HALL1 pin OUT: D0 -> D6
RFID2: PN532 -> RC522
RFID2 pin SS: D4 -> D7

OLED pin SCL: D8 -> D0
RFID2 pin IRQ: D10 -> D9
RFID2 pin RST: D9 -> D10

* * *

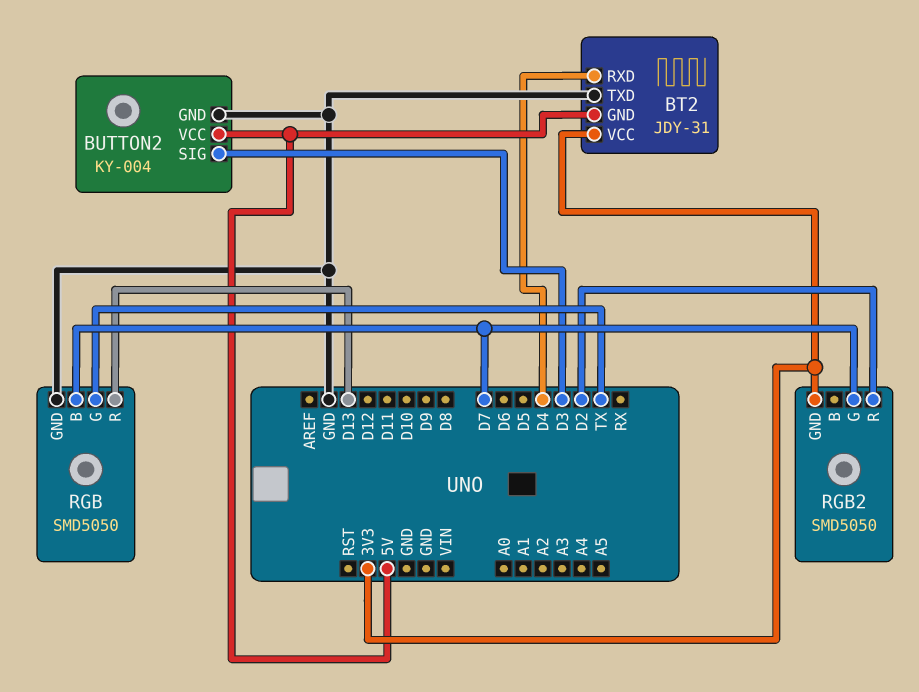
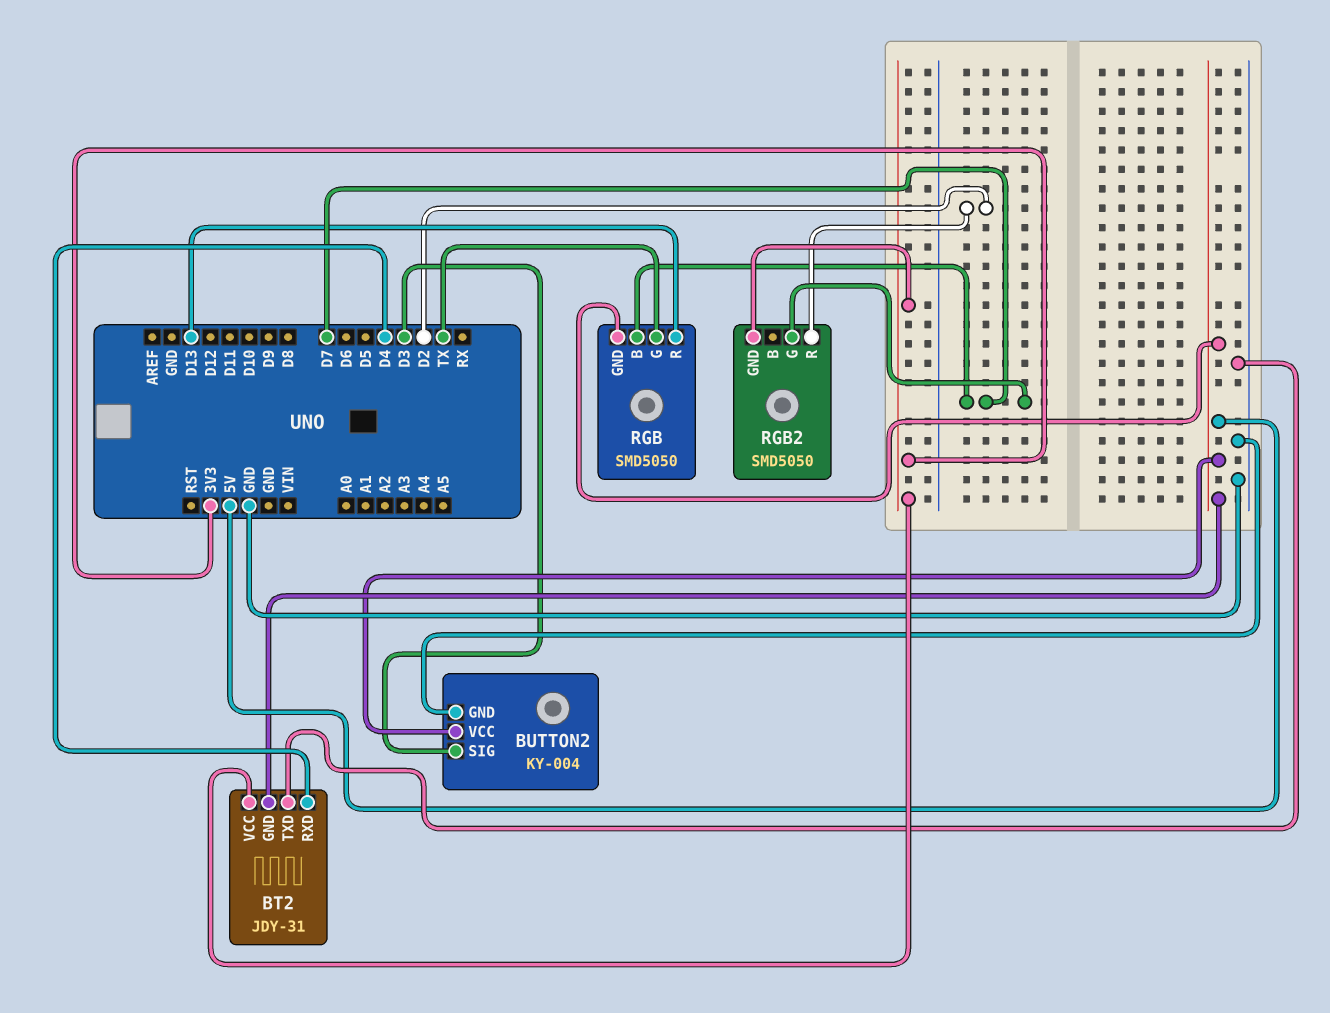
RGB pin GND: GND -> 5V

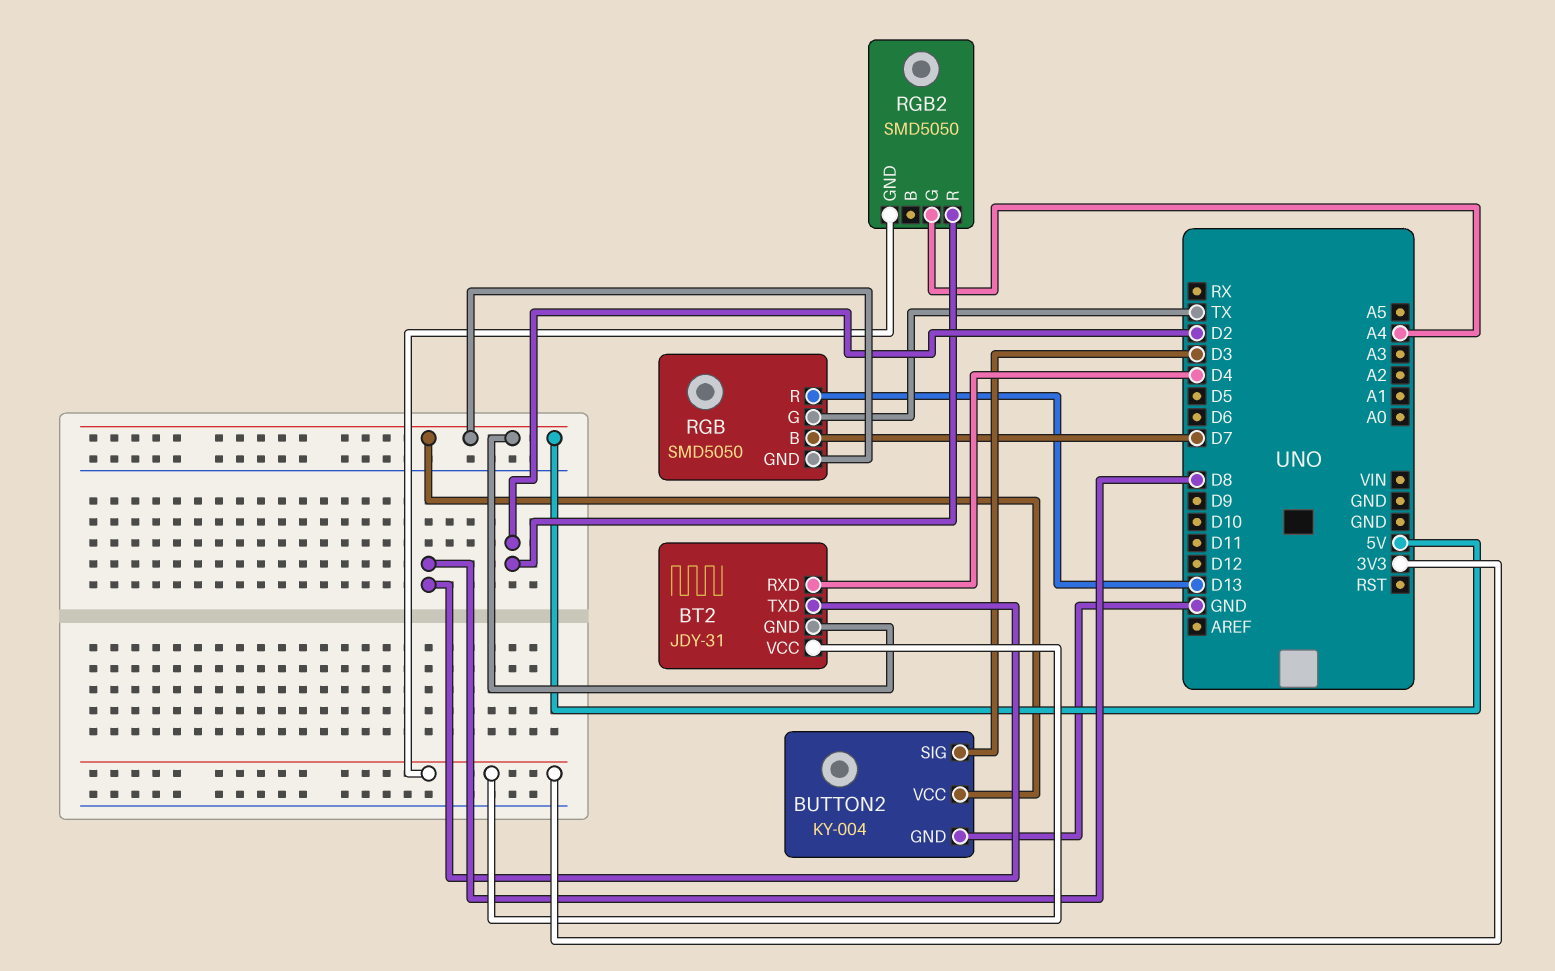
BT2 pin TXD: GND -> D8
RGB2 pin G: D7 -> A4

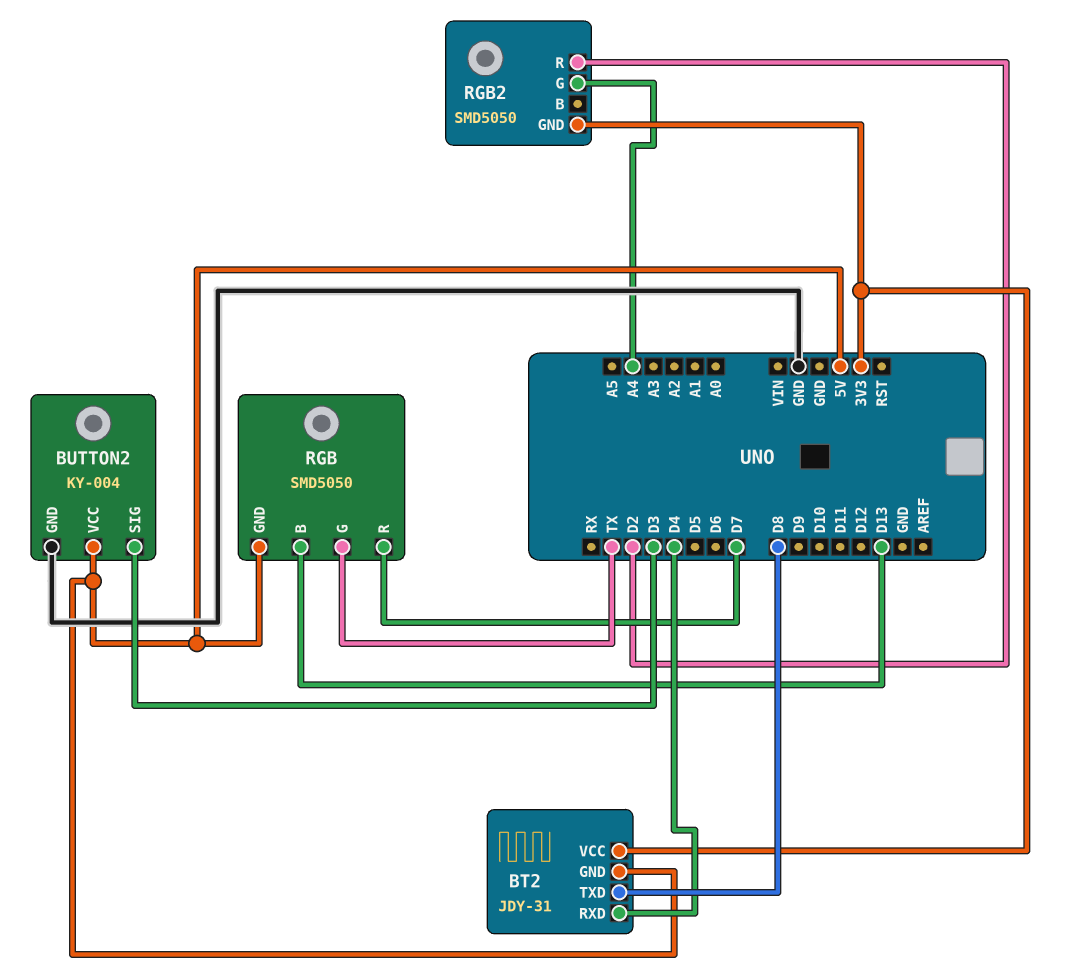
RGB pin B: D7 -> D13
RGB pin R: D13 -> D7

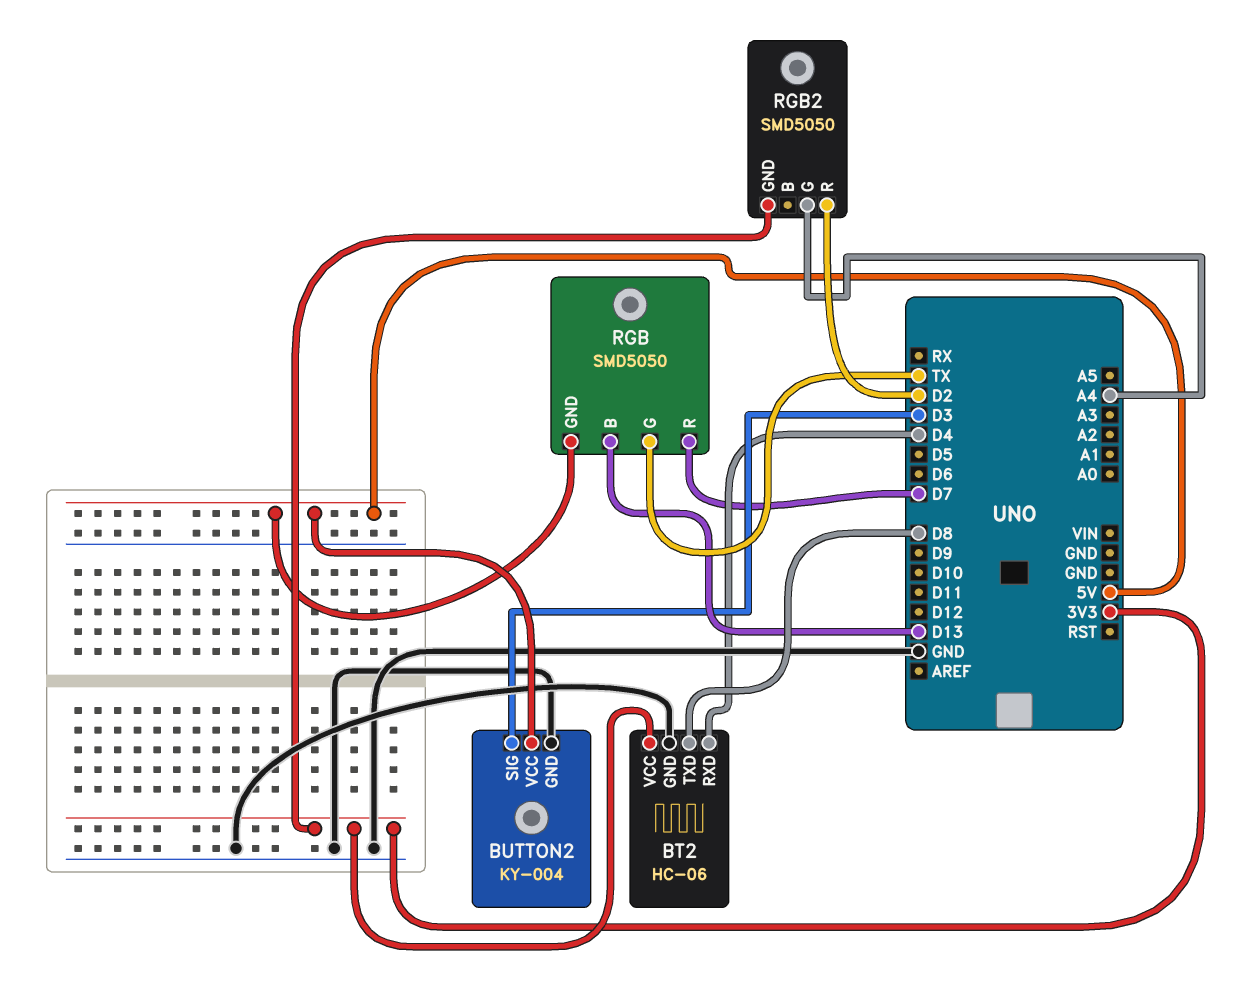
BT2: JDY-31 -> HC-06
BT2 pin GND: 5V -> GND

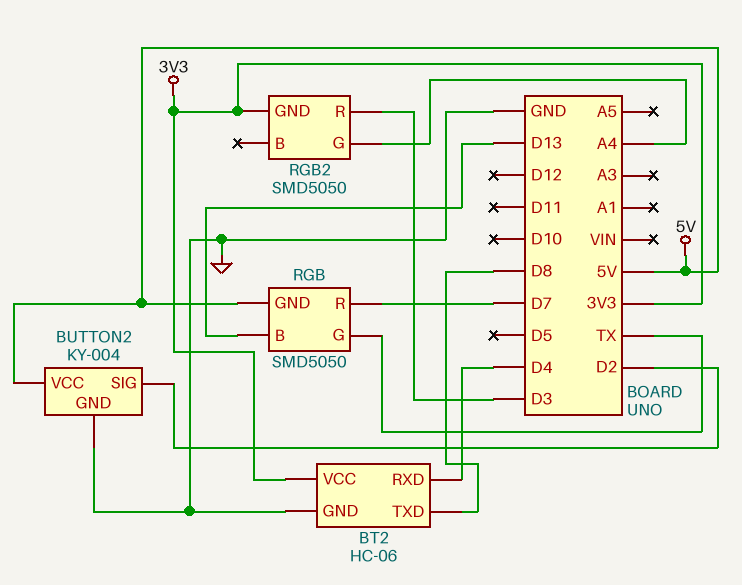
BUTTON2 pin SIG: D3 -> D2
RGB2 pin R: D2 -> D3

- WORK REQUIRED: The expected output is exactly the lines of the listing above between the line holding "RFID2: PN532 -> RC522" and the line holding "RFID2 pin RST: D9 -> D10", inclusive.

- EXERCISE RESULT:
RFID2: PN532 -> RC522
RFID2 pin SS: D4 -> D7

OLED pin SCL: D8 -> D0
RFID2 pin IRQ: D10 -> D9
RFID2 pin RST: D9 -> D10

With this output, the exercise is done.